===== Source information =====
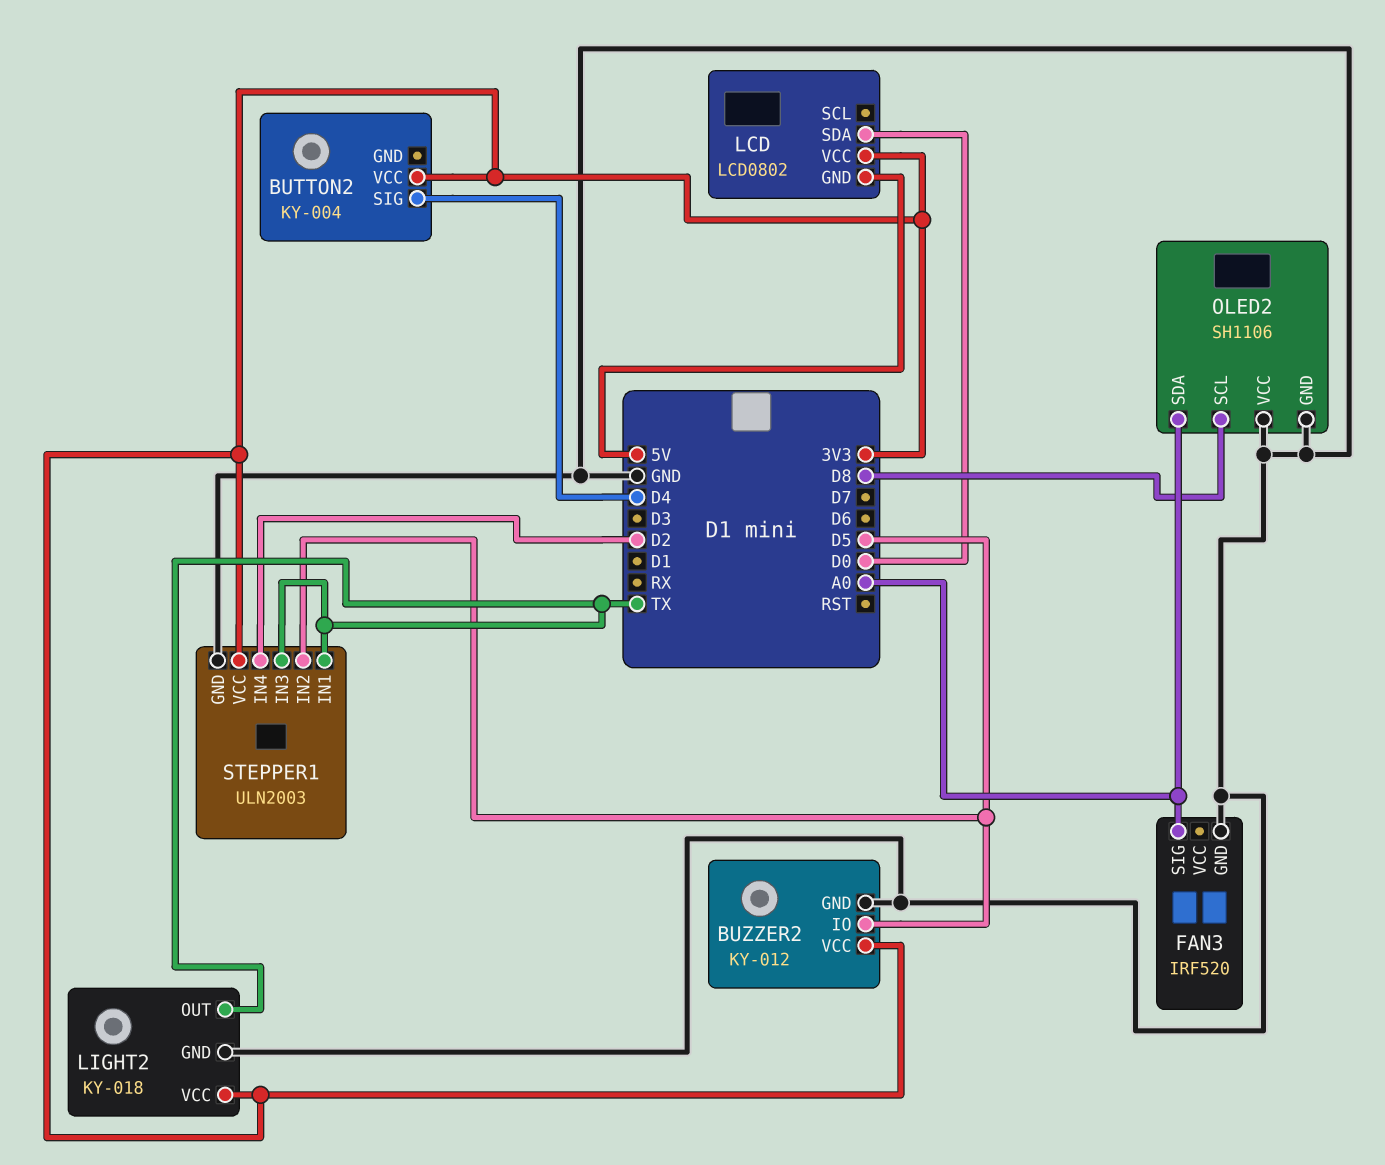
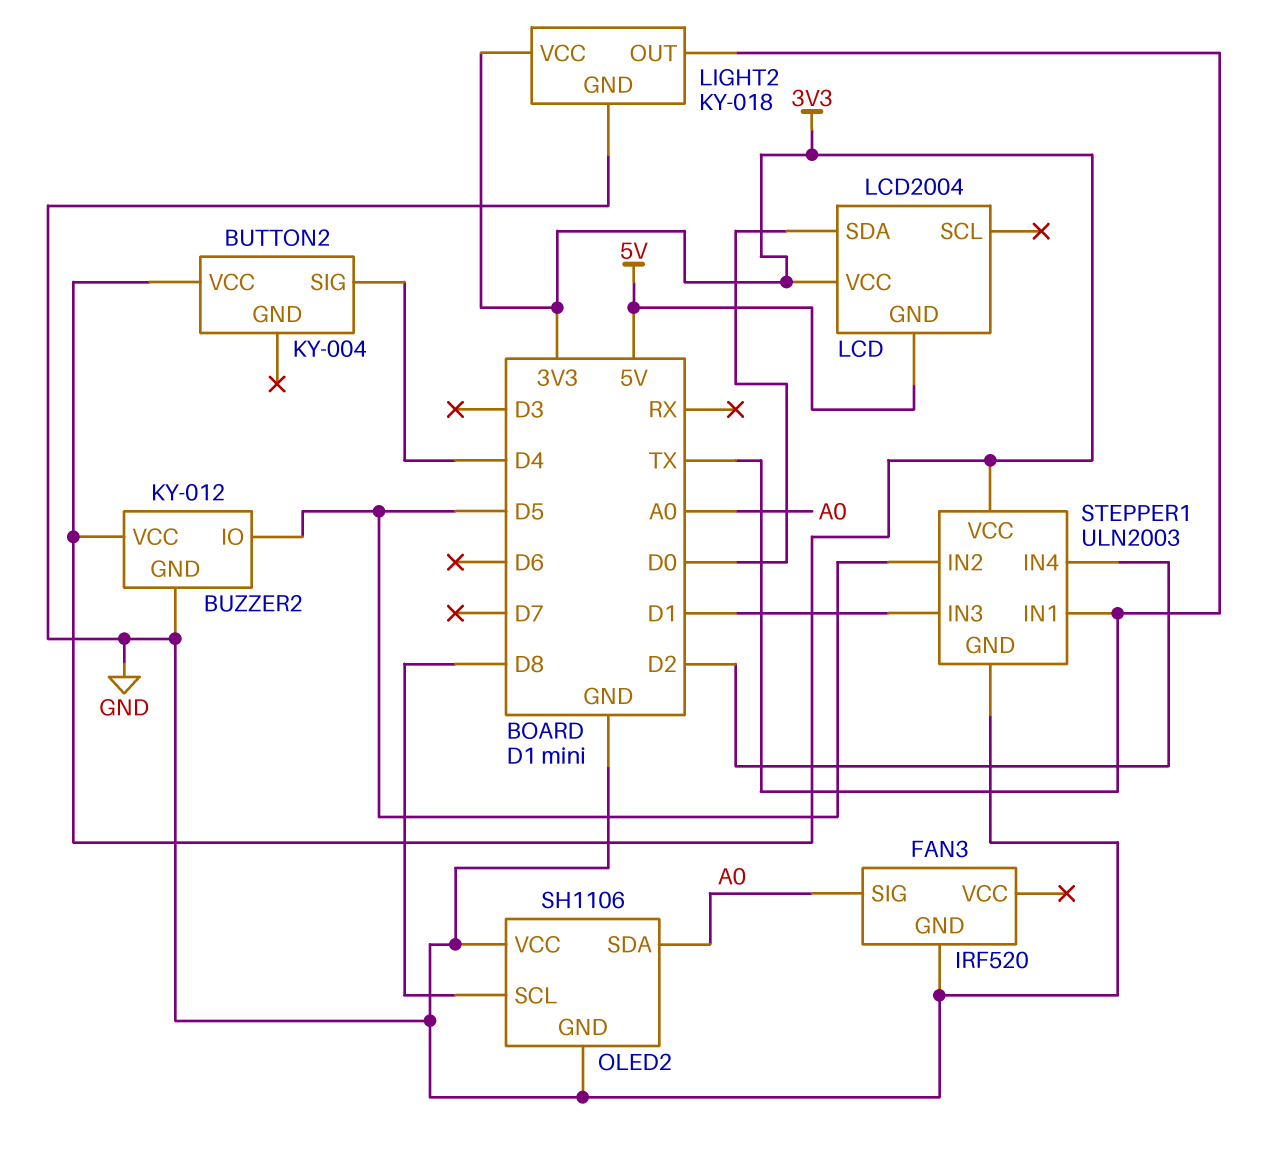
LCD: LCD0802 -> LCD2004
STEPPER1 pin IN3: TX -> D1

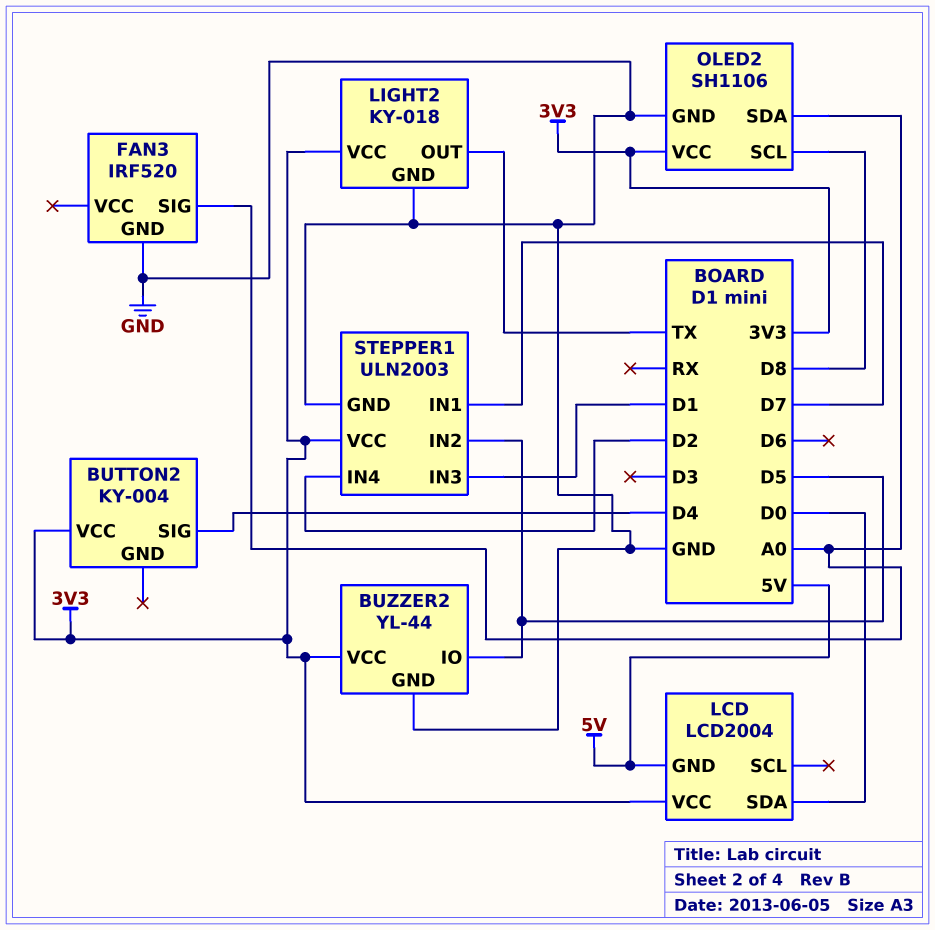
BUZZER2: KY-012 -> YL-44
OLED2 pin VCC: GND -> 3V3
STEPPER1 pin IN1: TX -> D7

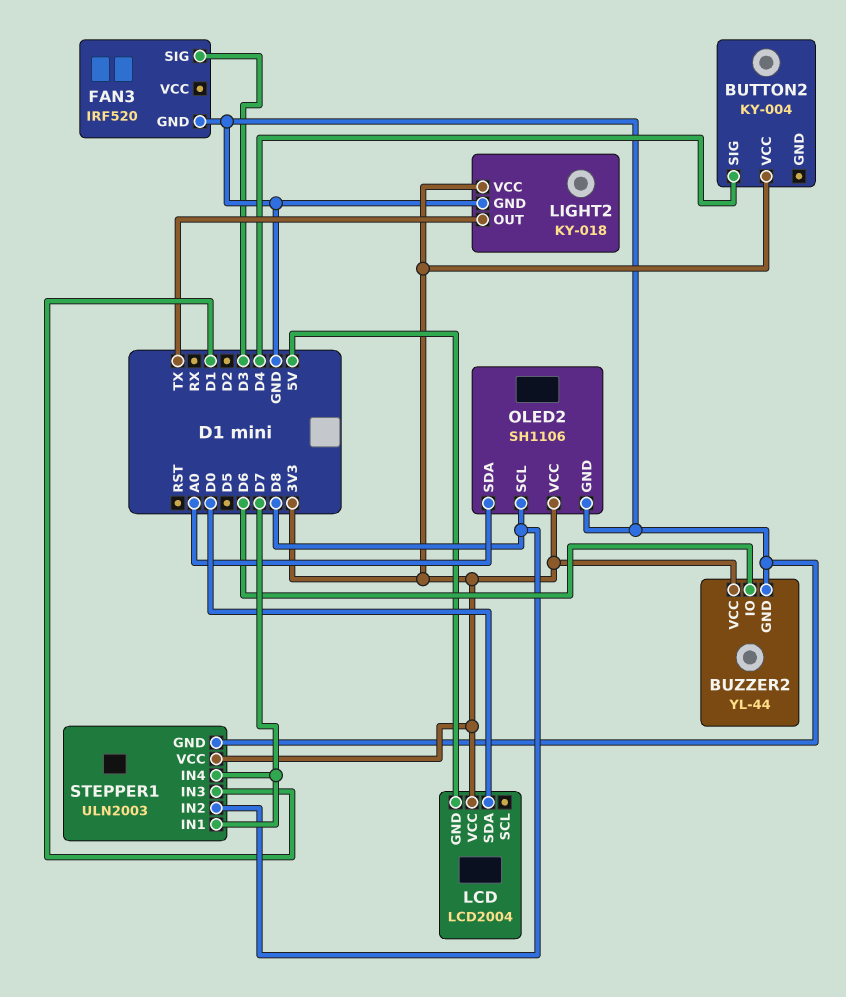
BUZZER2 pin IO: D5 -> D6
FAN3 pin SIG: A0 -> D3
STEPPER1 pin IN2: D5 -> D8
STEPPER1 pin IN4: D2 -> D7

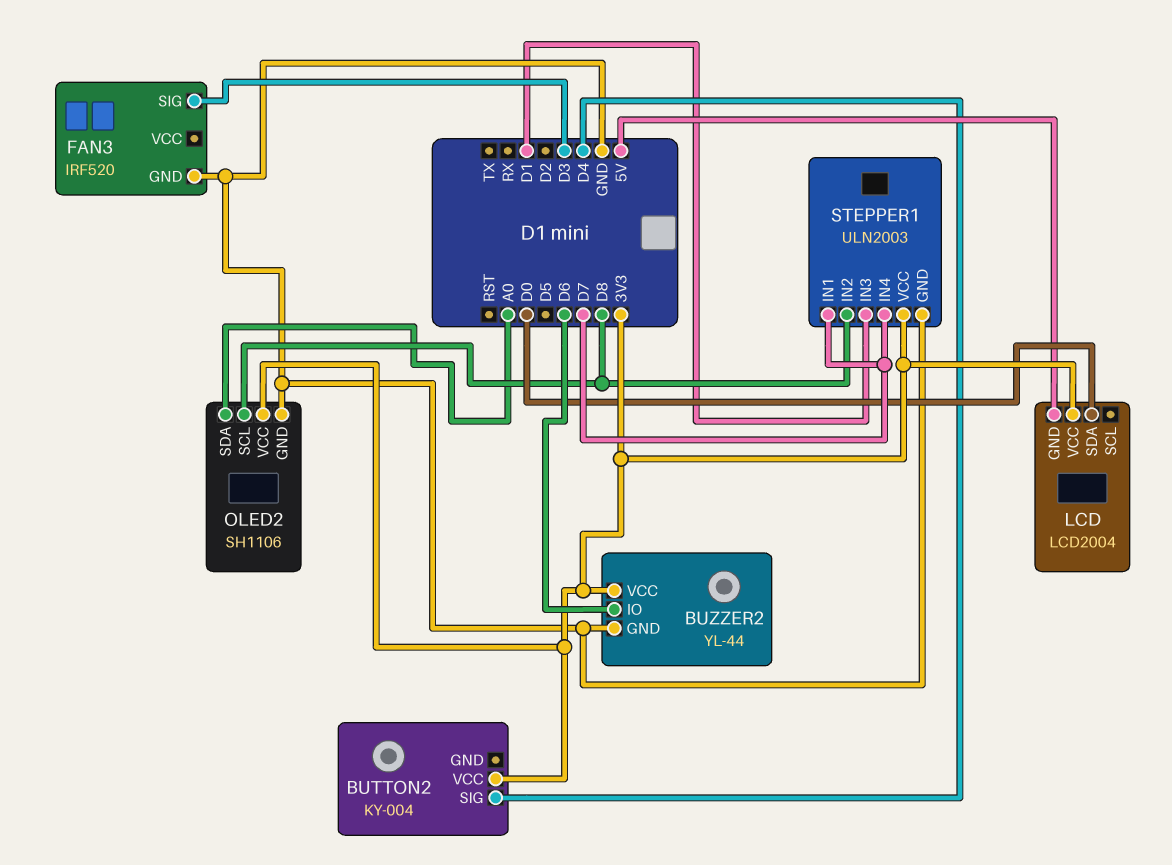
LIGHT2: KY-018 -> none
LIGHT2 pin GND: GND -> none
LIGHT2 pin OUT: TX -> none
LIGHT2 pin VCC: 3V3 -> none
=====
* **Work item**
Could you restate the entries word for word, skipping any pictures?

* **Solution for this task**
LCD: LCD0802 -> LCD2004
STEPPER1 pin IN3: TX -> D1

BUZZER2: KY-012 -> YL-44
OLED2 pin VCC: GND -> 3V3
STEPPER1 pin IN1: TX -> D7

BUZZER2 pin IO: D5 -> D6
FAN3 pin SIG: A0 -> D3
STEPPER1 pin IN2: D5 -> D8
STEPPER1 pin IN4: D2 -> D7

LIGHT2: KY-018 -> none
LIGHT2 pin GND: GND -> none
LIGHT2 pin OUT: TX -> none
LIGHT2 pin VCC: 3V3 -> none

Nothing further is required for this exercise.